start

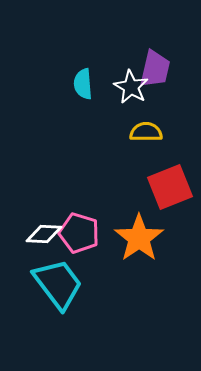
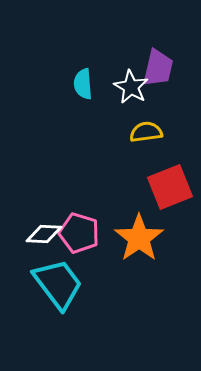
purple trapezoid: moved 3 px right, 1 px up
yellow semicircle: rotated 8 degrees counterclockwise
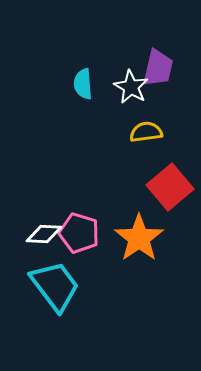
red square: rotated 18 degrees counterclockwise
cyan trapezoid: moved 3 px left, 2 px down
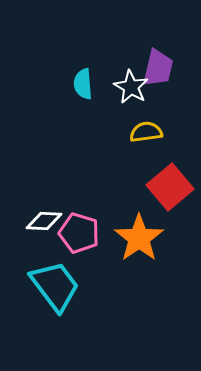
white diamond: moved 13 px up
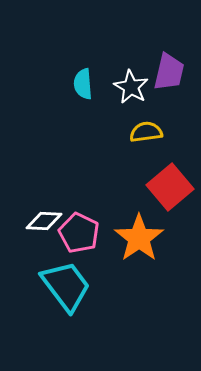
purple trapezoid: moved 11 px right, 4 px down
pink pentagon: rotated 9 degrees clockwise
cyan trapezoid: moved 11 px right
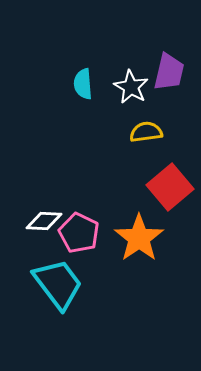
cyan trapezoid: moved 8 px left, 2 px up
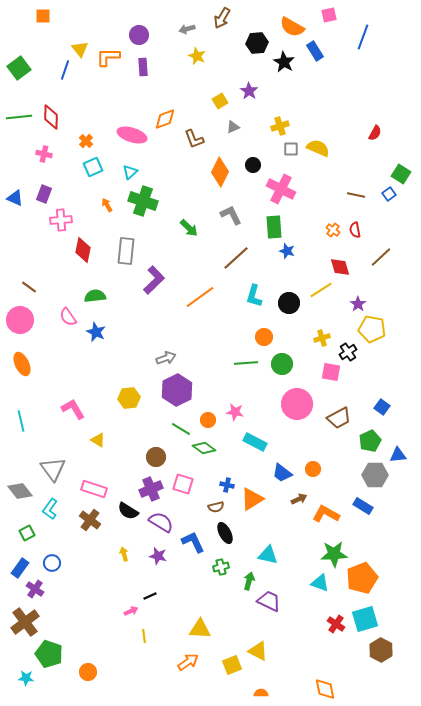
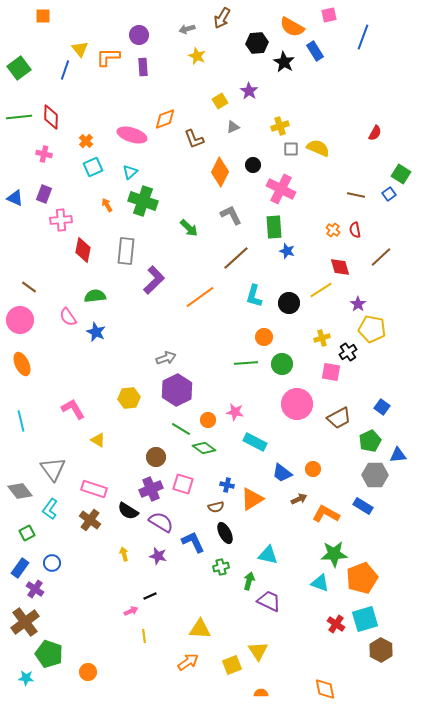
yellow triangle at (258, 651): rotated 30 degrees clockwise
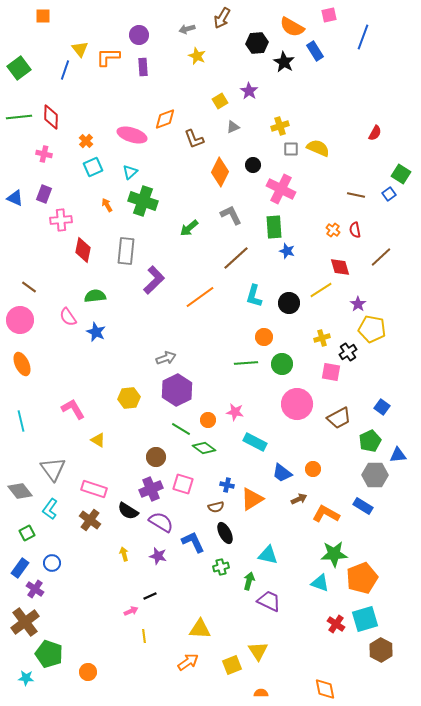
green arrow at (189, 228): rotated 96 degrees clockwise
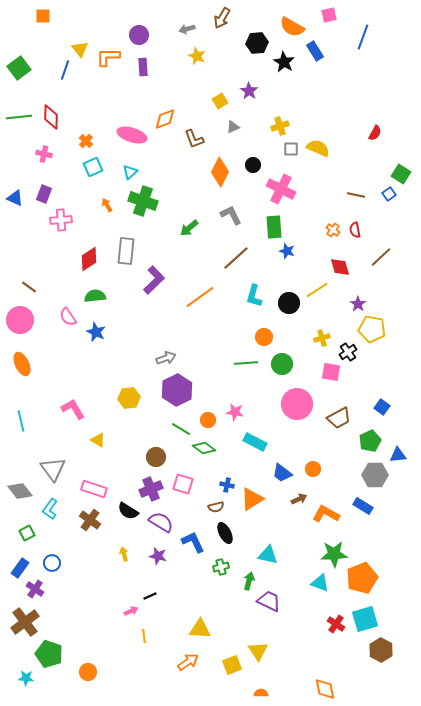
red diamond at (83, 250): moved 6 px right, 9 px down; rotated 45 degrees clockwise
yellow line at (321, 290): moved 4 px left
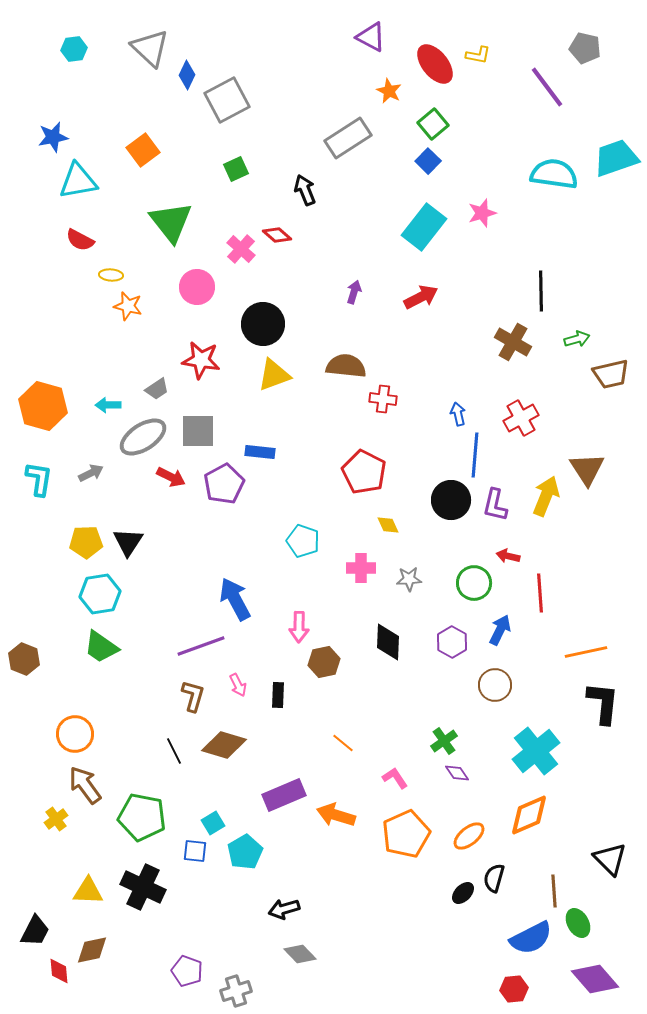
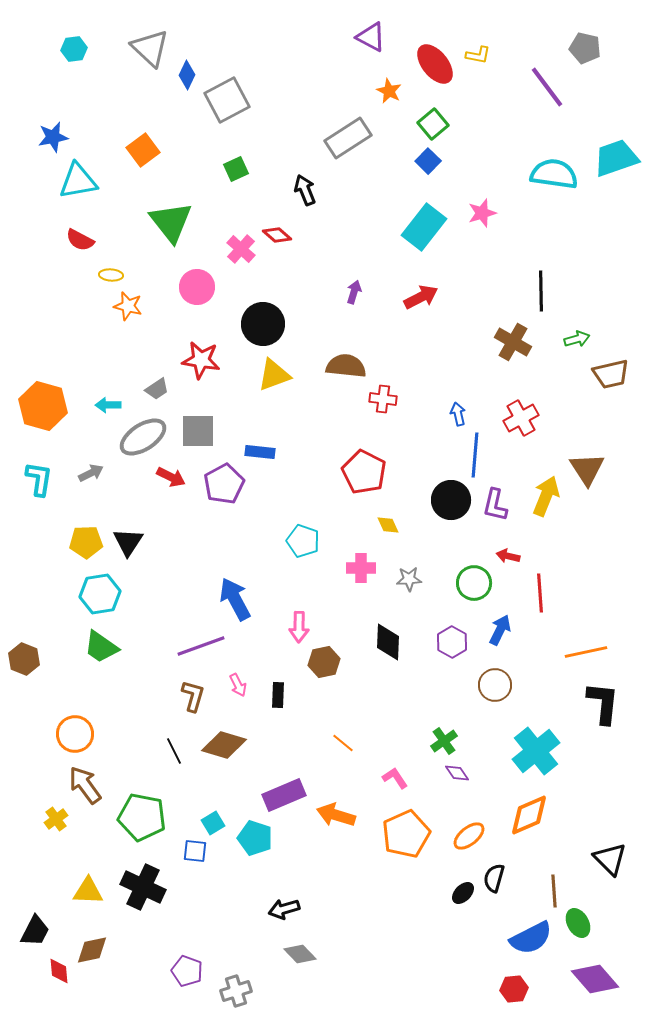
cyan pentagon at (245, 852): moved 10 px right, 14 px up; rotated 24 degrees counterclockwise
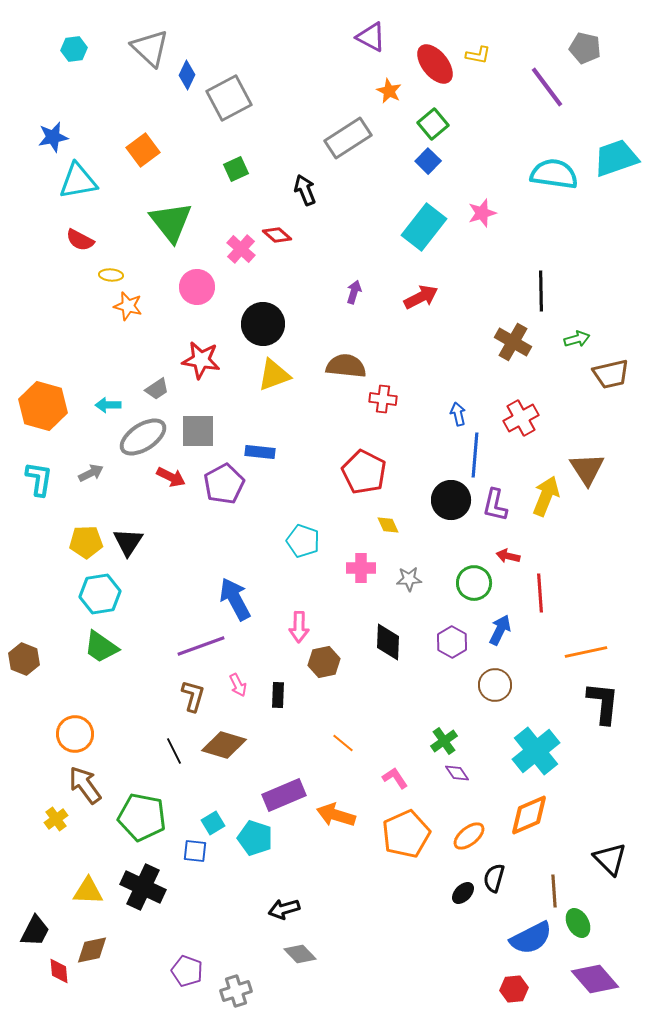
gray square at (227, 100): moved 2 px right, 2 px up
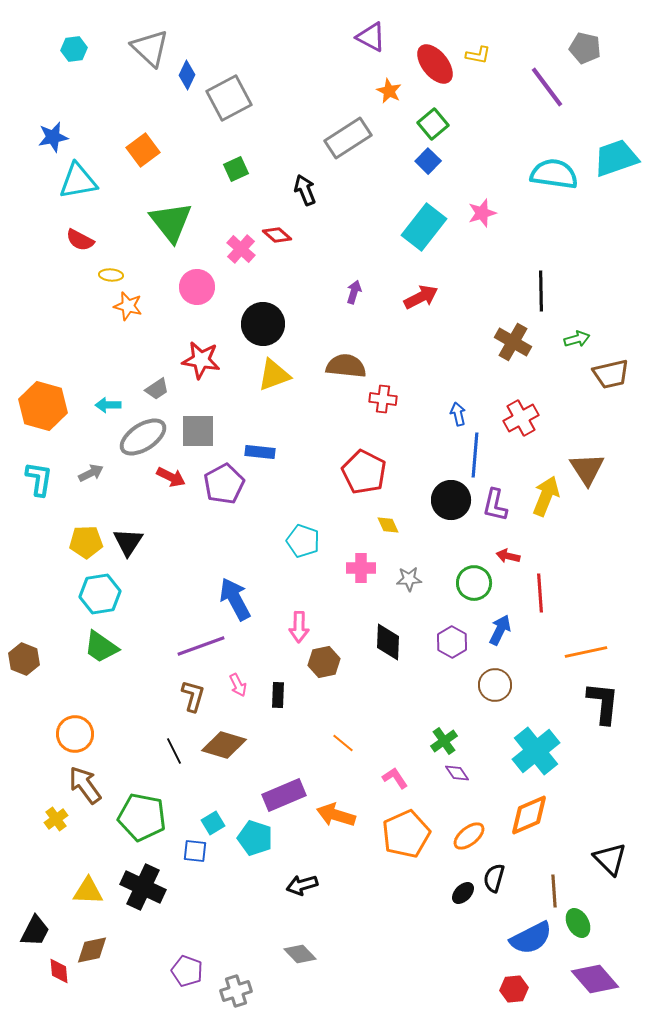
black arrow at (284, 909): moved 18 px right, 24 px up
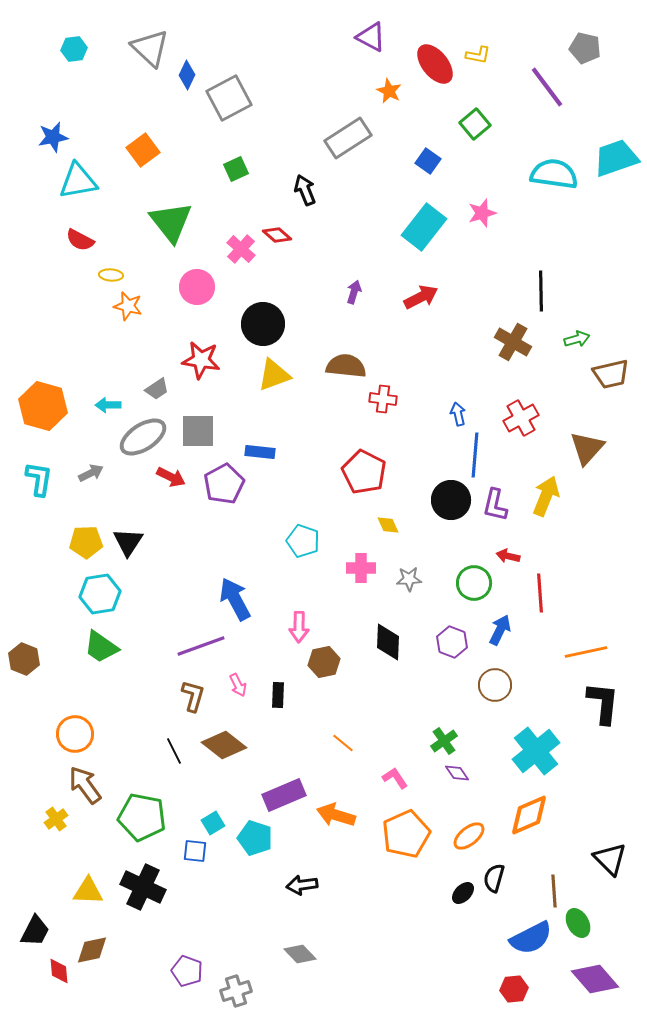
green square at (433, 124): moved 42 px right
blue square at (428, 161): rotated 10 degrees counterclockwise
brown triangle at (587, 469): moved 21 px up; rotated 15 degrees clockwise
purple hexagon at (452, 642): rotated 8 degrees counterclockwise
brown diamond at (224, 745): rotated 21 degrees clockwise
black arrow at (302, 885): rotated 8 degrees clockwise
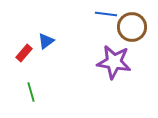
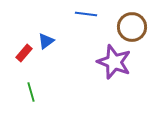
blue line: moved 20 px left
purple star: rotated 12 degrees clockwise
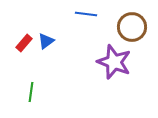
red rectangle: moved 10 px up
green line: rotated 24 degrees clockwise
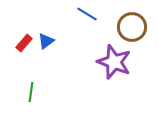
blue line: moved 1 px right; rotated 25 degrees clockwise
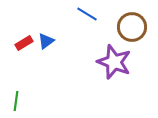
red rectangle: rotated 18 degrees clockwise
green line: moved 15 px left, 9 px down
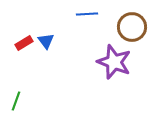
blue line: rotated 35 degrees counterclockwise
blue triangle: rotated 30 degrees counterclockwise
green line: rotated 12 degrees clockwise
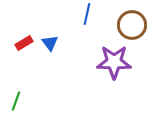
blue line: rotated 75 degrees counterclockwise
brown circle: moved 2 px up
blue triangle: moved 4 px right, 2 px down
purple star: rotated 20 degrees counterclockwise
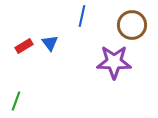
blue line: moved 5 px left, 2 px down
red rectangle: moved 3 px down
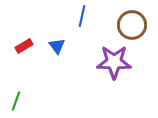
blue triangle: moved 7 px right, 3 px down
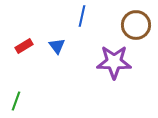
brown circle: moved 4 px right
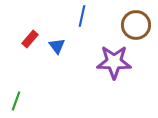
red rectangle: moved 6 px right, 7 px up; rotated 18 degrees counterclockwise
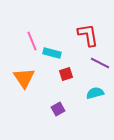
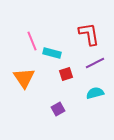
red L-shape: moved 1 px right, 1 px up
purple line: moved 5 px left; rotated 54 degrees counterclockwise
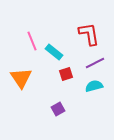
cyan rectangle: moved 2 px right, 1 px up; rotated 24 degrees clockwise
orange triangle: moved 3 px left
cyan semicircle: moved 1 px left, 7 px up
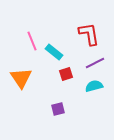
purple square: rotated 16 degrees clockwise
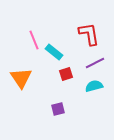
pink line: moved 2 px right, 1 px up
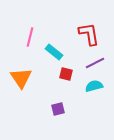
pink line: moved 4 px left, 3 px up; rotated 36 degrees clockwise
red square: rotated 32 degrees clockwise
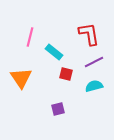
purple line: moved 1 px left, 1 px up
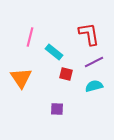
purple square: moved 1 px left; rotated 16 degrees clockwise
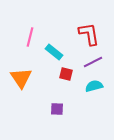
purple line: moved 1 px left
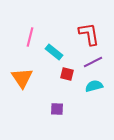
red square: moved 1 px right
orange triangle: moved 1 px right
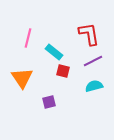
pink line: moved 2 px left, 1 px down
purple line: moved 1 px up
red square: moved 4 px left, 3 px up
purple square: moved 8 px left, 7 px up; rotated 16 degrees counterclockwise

end

EXERCISE INSTRUCTIONS: Copy every line of text from the entries above word for word, leaving out the pictures.

EXERCISE RESPONSE:
purple trapezoid: moved 3 px right, 1 px up
yellow semicircle: rotated 8 degrees counterclockwise
red square: rotated 18 degrees counterclockwise
cyan trapezoid: moved 3 px left, 2 px down
white diamond: moved 13 px up
purple trapezoid: moved 11 px right, 4 px down
pink pentagon: rotated 9 degrees clockwise
cyan trapezoid: moved 11 px right
cyan trapezoid: moved 8 px left, 2 px up
yellow triangle at (258, 651): rotated 30 degrees clockwise
green arrow at (189, 228): rotated 96 degrees clockwise
red diamond at (83, 250): moved 6 px right, 9 px down; rotated 45 degrees clockwise
yellow line at (321, 290): moved 4 px left
cyan pentagon at (245, 852): moved 10 px right, 14 px up; rotated 24 degrees counterclockwise
gray square at (227, 100): moved 2 px right, 2 px up
black arrow at (284, 909): moved 18 px right, 24 px up
green square at (433, 124): moved 42 px right
blue square at (428, 161): rotated 10 degrees counterclockwise
brown triangle at (587, 469): moved 21 px up; rotated 15 degrees clockwise
purple hexagon at (452, 642): rotated 8 degrees counterclockwise
brown diamond at (224, 745): rotated 21 degrees clockwise
black arrow at (302, 885): rotated 8 degrees clockwise
blue line: moved 20 px left
purple star: rotated 12 degrees clockwise
red rectangle: moved 10 px up
green line: rotated 24 degrees clockwise
blue line: moved 1 px right; rotated 25 degrees clockwise
red rectangle: rotated 18 degrees clockwise
green line: moved 15 px left, 9 px down
blue line: rotated 35 degrees counterclockwise
blue triangle: rotated 30 degrees counterclockwise
green line: rotated 12 degrees clockwise
blue line: rotated 75 degrees counterclockwise
brown circle: moved 2 px up
blue triangle: moved 4 px right, 2 px down
purple star: rotated 20 degrees counterclockwise
blue line: moved 5 px left, 2 px down
red rectangle: moved 3 px down
blue triangle: moved 7 px right, 3 px down
brown circle: moved 4 px right
red rectangle: moved 6 px right, 7 px up; rotated 18 degrees counterclockwise
red L-shape: moved 1 px right, 1 px up
purple line: moved 5 px left; rotated 54 degrees counterclockwise
cyan rectangle: moved 2 px right, 1 px up; rotated 24 degrees clockwise
orange triangle: moved 3 px left
cyan semicircle: moved 1 px left, 7 px up
purple square: rotated 16 degrees clockwise
pink line: moved 2 px right, 1 px up
pink line: moved 4 px left, 3 px up; rotated 36 degrees clockwise
red square: rotated 32 degrees clockwise
purple line: moved 1 px left, 1 px up
purple square: moved 1 px left; rotated 16 degrees clockwise
purple line: moved 1 px left
red square: moved 1 px right
orange triangle: moved 1 px right
pink line: moved 2 px left, 1 px down
purple line: moved 1 px up
red square: moved 4 px left, 3 px up
purple square: moved 8 px left, 7 px up; rotated 16 degrees counterclockwise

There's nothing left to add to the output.